### TASK DESCRIPTION:
Repeat exactly the lines of the entries below from the one with "C6: 39pF (GND, U1/XOUT)" through the one with "Y1: 16MHz (U1/XOUT, XI)", both ends included, and nothing else.

### INPUT DATA:

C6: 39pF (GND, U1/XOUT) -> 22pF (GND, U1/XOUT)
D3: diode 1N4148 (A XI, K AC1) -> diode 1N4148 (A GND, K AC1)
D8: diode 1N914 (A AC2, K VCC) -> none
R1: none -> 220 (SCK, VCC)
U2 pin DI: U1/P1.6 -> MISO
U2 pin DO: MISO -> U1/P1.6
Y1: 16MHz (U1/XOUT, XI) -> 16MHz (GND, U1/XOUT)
* * *
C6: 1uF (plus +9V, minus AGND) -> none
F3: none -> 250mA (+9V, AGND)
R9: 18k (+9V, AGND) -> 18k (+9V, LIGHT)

### ANSWER BOX:
C6: 39pF (GND, U1/XOUT) -> 22pF (GND, U1/XOUT)
D3: diode 1N4148 (A XI, K AC1) -> diode 1N4148 (A GND, K AC1)
D8: diode 1N914 (A AC2, K VCC) -> none
R1: none -> 220 (SCK, VCC)
U2 pin DI: U1/P1.6 -> MISO
U2 pin DO: MISO -> U1/P1.6
Y1: 16MHz (U1/XOUT, XI) -> 16MHz (GND, U1/XOUT)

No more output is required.